%%

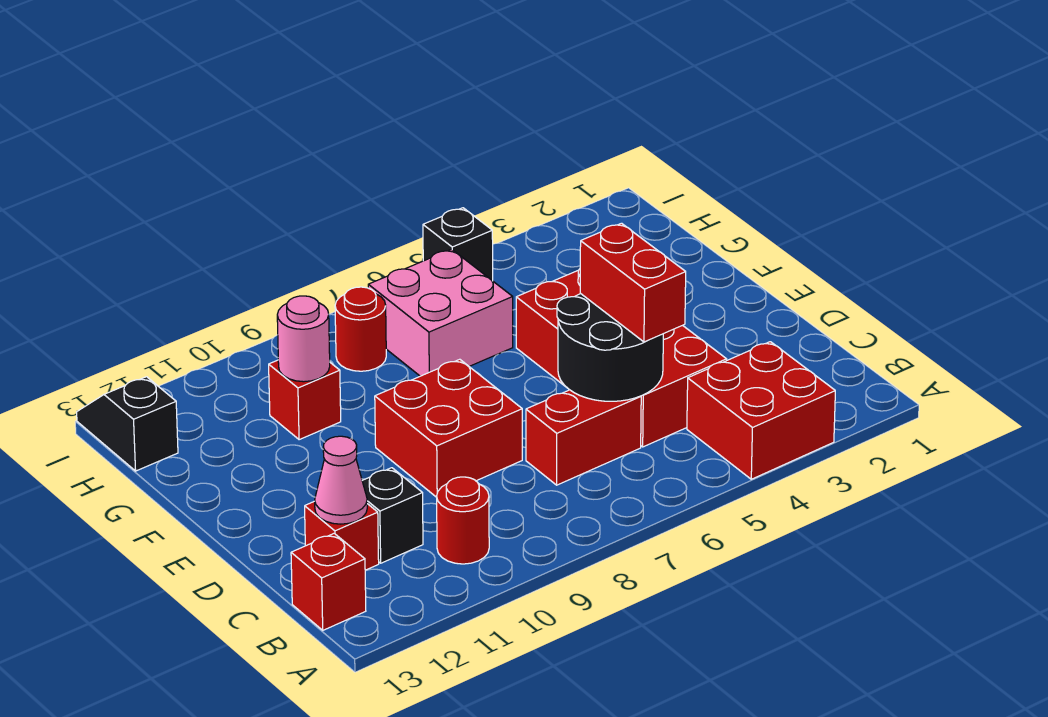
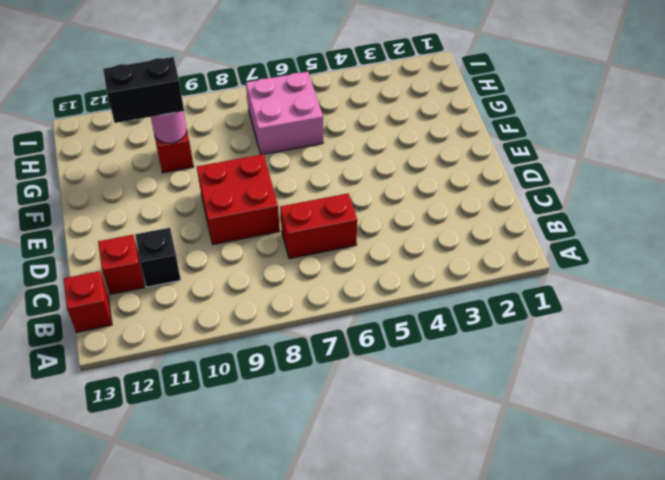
black brick G10:G11 level 3 -> none
none -> red brick A3:B4 level 1
none -> red round brick B10 level 1
none -> red brick C4:F5 level 1

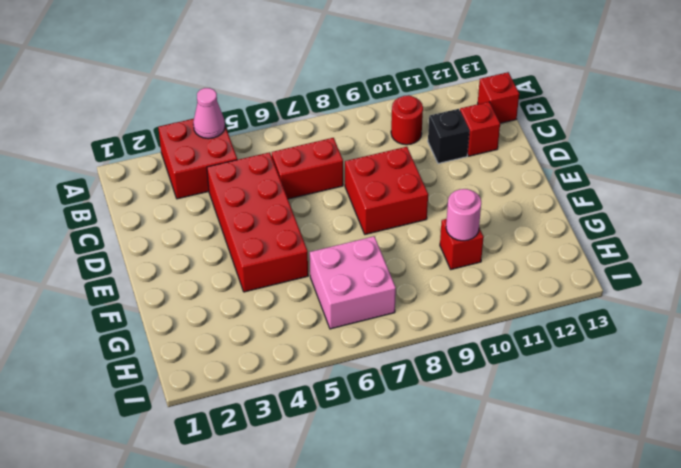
pink cone A4 level 2 -> pink cone C12 level 2
none -> red round brick H8 level 1
none -> black slope H13:I13 level 1 top H
none -> black brick I5 level 1

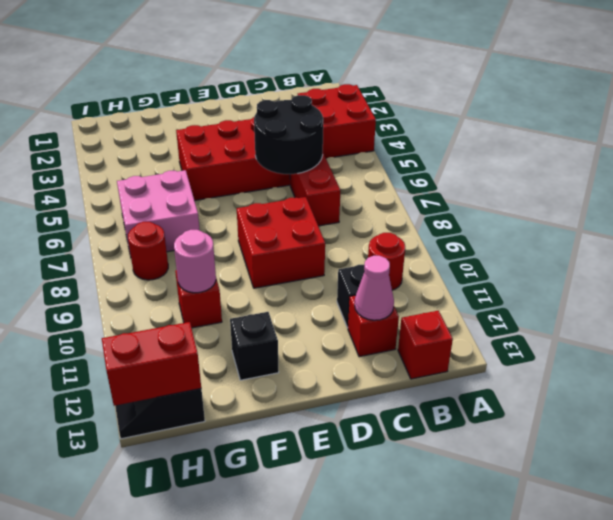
black brick F12 level 1 -> black brick I5 level 1
red brick H13:I13 level 2 -> red brick C5:D5 level 3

%%

__TASK DIRECTIONS__
Word-for-word repeat, images excluded: return all the data.

__WRITTEN REPLY__
black brick G10:G11 level 3 -> none
none -> red brick A3:B4 level 1
none -> red round brick B10 level 1
none -> red brick C4:F5 level 1

pink cone A4 level 2 -> pink cone C12 level 2
none -> red round brick H8 level 1
none -> black slope H13:I13 level 1 top H
none -> black brick I5 level 1

black brick F12 level 1 -> black brick I5 level 1
red brick H13:I13 level 2 -> red brick C5:D5 level 3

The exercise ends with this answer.